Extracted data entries
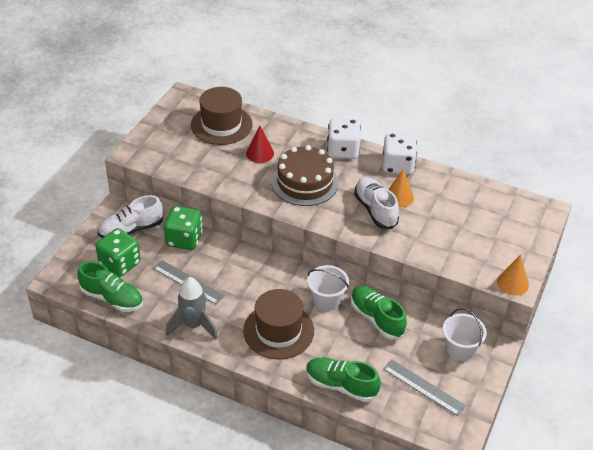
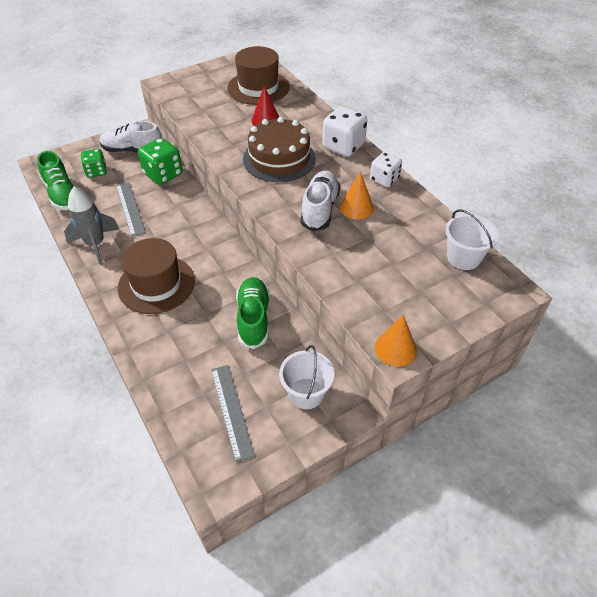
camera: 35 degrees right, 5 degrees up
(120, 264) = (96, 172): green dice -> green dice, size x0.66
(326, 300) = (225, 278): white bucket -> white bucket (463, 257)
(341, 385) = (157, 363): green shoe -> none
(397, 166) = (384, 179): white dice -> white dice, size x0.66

...

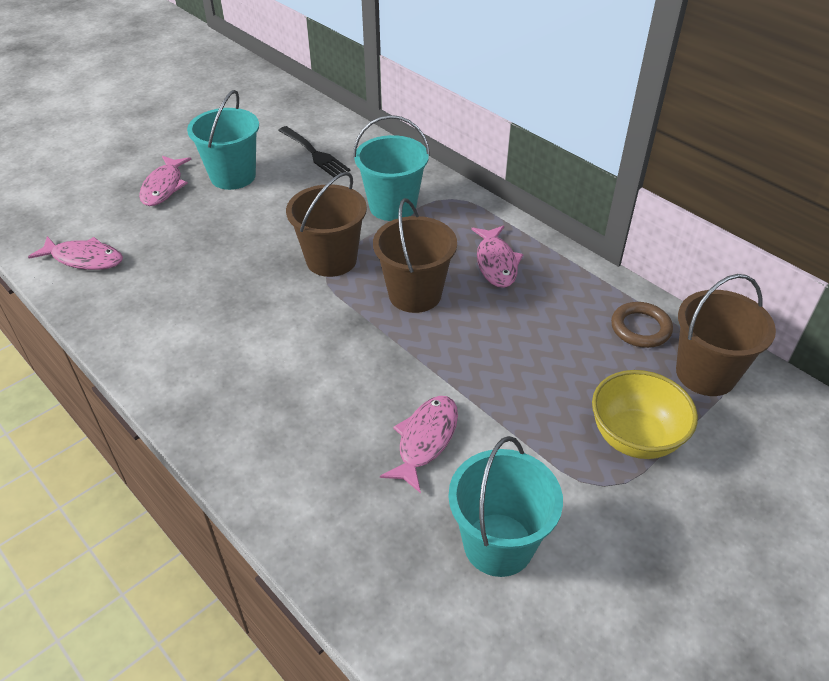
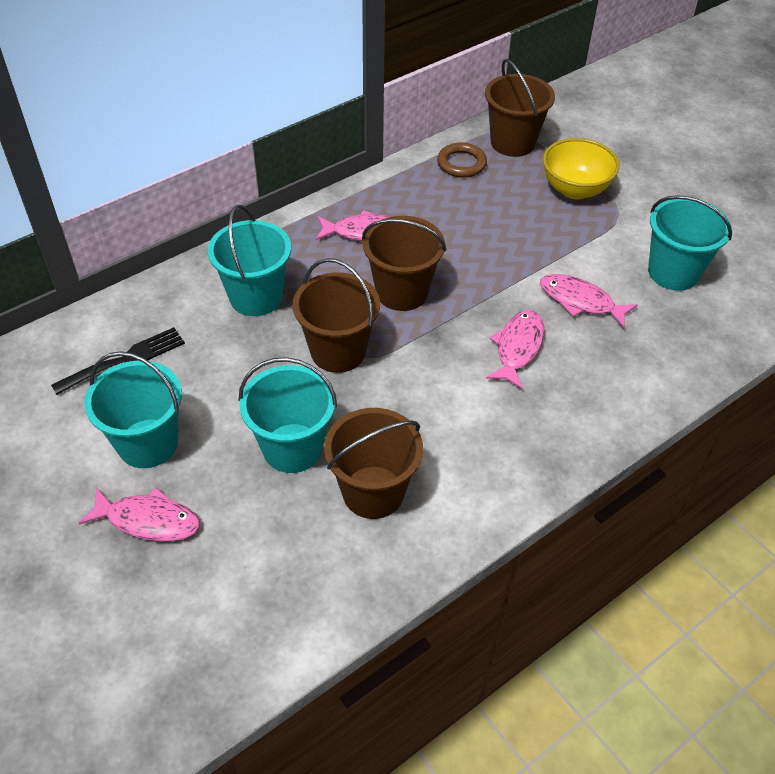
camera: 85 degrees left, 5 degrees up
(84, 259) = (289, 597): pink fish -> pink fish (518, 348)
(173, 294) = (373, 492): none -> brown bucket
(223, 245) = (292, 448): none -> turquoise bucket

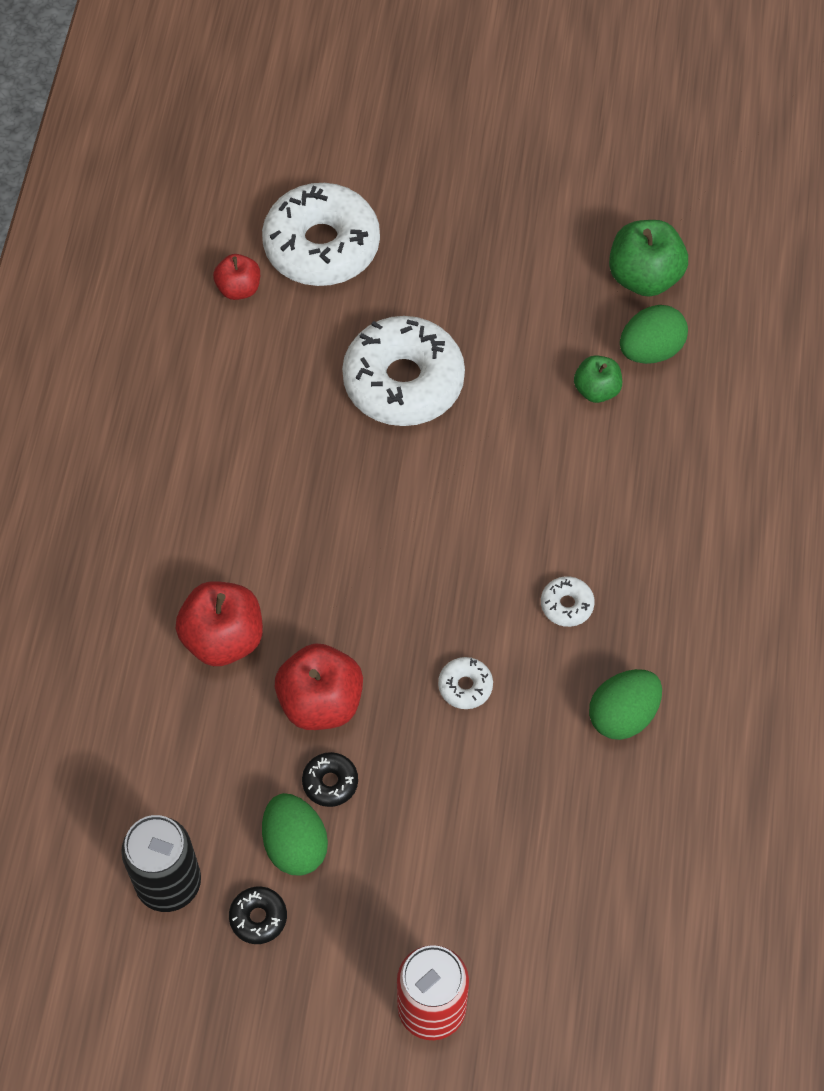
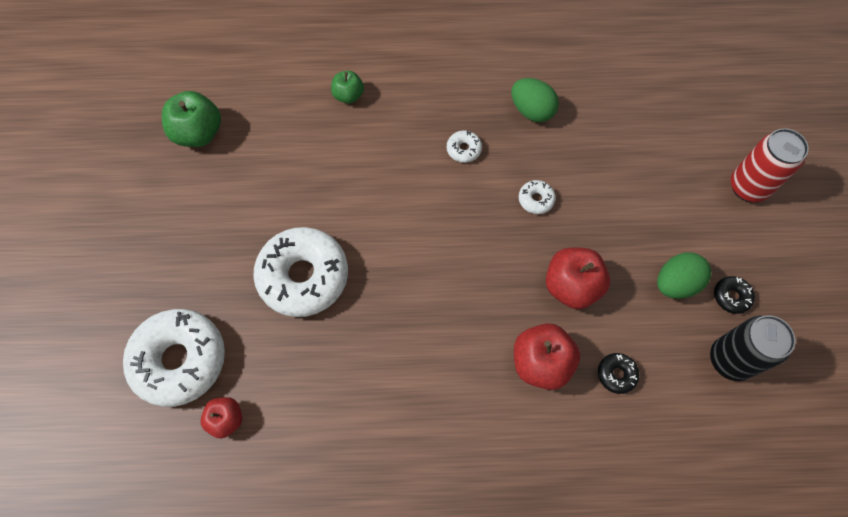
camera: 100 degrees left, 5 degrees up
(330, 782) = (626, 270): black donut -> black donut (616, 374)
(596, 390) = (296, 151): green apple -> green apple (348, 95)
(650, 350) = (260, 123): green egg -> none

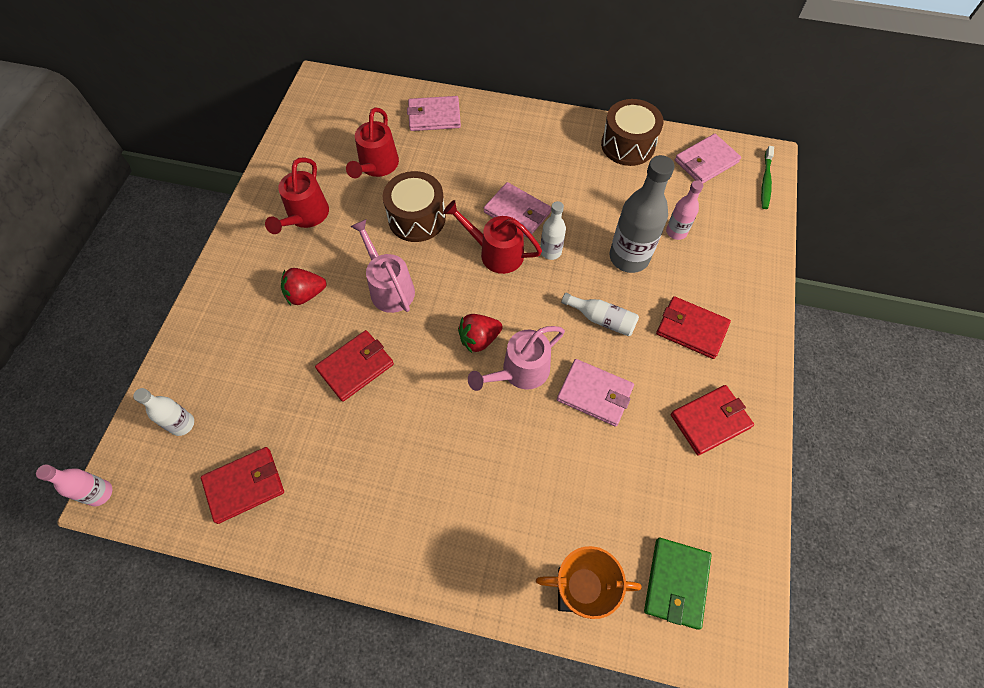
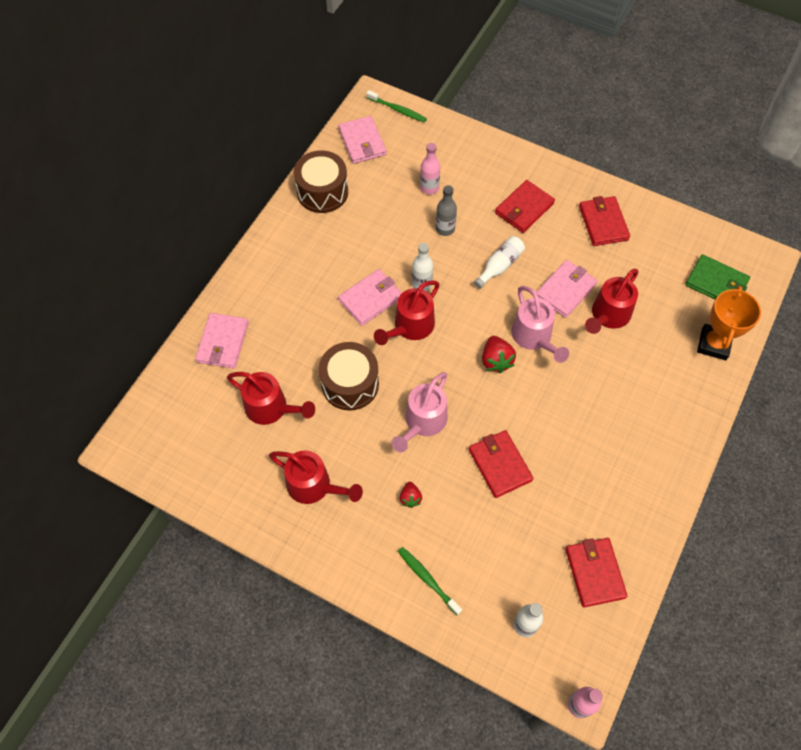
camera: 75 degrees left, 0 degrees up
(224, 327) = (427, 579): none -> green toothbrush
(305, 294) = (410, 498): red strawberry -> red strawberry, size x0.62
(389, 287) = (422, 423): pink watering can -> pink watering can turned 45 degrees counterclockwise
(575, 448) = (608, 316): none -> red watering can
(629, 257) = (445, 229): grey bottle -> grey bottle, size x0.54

### EXERCISE DETAILS:
Which lines run from the one holding "(224, 327) = (427, 579): none" through the one holding "(629, 257) = (445, 229): grey" in the records above? Repeat them exactly, both included, and nothing more.

### YOUR RESPONSE:
(224, 327) = (427, 579): none -> green toothbrush
(305, 294) = (410, 498): red strawberry -> red strawberry, size x0.62
(389, 287) = (422, 423): pink watering can -> pink watering can turned 45 degrees counterclockwise
(575, 448) = (608, 316): none -> red watering can
(629, 257) = (445, 229): grey bottle -> grey bottle, size x0.54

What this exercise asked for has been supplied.